| The task |
Across the records that follow, determine how many lines contain "diode" and give only the resulting number.

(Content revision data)
◇ ◇ ◇ ◇ ◇ ◇ ◇
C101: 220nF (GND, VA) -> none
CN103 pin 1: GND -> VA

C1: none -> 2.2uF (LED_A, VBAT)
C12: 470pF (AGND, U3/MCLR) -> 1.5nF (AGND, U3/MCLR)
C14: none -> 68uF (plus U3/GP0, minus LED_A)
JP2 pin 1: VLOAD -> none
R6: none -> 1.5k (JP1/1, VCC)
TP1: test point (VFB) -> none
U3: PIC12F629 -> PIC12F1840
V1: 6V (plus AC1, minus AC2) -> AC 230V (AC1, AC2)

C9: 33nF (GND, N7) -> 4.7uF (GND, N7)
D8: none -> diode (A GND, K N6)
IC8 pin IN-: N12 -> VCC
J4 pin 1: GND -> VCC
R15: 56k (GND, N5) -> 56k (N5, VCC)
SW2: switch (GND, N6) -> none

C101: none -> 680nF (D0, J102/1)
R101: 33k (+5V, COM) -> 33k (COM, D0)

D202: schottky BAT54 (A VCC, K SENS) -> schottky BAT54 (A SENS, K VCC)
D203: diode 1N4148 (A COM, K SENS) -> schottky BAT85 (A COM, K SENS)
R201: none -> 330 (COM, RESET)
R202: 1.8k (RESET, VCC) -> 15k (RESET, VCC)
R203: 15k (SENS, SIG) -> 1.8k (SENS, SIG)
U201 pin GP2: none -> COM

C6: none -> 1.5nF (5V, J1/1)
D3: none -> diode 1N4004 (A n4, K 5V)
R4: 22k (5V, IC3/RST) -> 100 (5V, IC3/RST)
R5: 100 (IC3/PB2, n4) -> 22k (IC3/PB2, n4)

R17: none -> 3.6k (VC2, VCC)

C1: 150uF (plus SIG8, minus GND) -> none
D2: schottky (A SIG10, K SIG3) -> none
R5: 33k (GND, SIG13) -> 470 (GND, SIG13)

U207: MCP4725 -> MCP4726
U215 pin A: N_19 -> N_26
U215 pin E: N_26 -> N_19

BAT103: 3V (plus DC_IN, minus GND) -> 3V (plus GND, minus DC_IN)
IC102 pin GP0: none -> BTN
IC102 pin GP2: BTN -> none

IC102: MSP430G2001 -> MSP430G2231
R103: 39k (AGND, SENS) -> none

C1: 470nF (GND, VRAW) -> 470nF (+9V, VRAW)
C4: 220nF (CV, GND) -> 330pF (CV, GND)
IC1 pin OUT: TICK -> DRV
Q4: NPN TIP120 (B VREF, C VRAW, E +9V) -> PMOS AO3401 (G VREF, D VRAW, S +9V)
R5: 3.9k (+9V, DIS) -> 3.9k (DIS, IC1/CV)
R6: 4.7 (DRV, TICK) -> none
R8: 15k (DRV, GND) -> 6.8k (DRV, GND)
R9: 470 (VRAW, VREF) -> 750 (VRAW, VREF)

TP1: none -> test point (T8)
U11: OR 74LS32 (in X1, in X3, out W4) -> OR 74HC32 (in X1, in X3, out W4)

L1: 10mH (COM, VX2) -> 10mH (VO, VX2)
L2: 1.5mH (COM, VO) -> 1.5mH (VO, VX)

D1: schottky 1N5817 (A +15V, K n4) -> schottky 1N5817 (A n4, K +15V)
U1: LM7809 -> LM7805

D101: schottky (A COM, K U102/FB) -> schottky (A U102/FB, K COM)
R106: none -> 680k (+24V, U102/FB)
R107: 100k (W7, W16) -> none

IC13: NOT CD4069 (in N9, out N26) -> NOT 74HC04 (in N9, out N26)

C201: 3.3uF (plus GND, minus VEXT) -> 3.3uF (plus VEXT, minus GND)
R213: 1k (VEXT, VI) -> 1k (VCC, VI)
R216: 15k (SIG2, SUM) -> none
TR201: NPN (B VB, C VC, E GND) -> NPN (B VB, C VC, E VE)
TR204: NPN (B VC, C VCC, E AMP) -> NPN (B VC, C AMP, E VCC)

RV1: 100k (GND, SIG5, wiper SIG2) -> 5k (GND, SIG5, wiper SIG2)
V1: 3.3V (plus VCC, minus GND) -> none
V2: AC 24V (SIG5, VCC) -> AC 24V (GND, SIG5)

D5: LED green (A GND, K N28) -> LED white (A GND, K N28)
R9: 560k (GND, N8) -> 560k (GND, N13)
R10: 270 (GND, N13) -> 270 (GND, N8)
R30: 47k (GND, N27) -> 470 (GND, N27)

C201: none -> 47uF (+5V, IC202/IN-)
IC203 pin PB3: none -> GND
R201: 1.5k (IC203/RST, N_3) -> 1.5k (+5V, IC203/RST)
◇ ◇ ◇ ◇ ◇ ◇ ◇
| Response to this task |
3